(Stored data)
▬▬▬
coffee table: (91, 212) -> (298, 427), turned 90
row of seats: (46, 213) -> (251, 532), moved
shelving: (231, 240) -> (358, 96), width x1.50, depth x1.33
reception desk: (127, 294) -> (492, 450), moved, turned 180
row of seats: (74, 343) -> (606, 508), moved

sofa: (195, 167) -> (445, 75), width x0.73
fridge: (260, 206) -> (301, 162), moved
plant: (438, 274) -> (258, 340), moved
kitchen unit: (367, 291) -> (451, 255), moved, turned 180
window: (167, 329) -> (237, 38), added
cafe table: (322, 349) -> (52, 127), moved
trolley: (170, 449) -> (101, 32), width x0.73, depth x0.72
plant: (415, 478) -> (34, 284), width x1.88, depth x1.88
▬▬▬
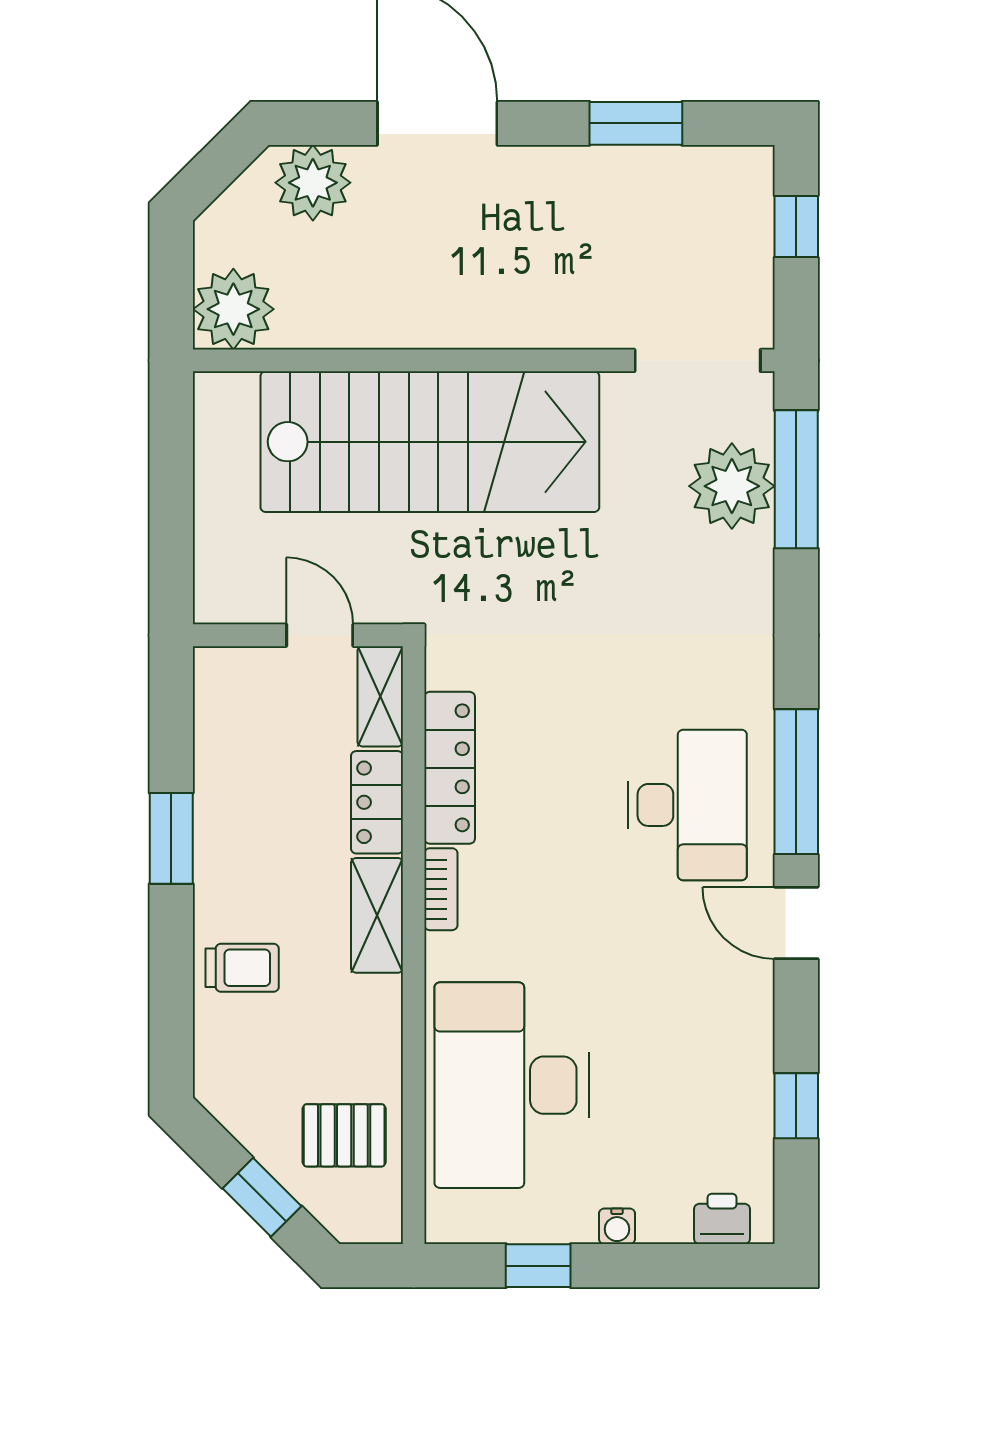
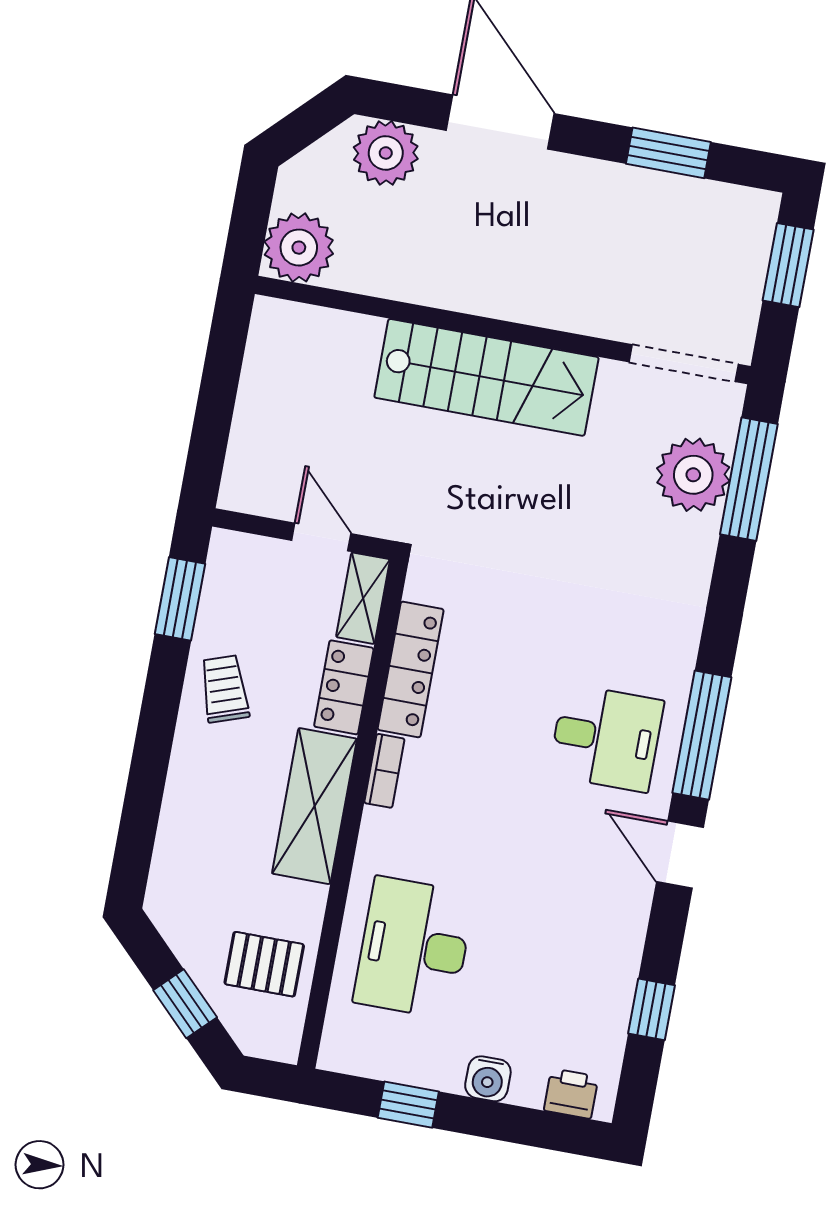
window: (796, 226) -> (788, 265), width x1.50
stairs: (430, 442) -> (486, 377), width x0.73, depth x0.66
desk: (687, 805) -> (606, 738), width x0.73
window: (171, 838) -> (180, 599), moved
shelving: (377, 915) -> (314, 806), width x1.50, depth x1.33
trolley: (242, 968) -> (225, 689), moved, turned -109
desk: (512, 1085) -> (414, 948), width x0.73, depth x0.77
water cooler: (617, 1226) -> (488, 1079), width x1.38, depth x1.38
▬▬▬
- ASSIGNMENT -
Copy the lines above exactly, beginning at the line that has "coffee table: (91, 212)" and stopping after the line that has "plant: (438, 274) -> (258, 340), moved", and omit the rest.

- RESULT -
coffee table: (91, 212) -> (298, 427), turned 90
row of seats: (46, 213) -> (251, 532), moved
shelving: (231, 240) -> (358, 96), width x1.50, depth x1.33
reception desk: (127, 294) -> (492, 450), moved, turned 180
row of seats: (74, 343) -> (606, 508), moved

sofa: (195, 167) -> (445, 75), width x0.73
fridge: (260, 206) -> (301, 162), moved
plant: (438, 274) -> (258, 340), moved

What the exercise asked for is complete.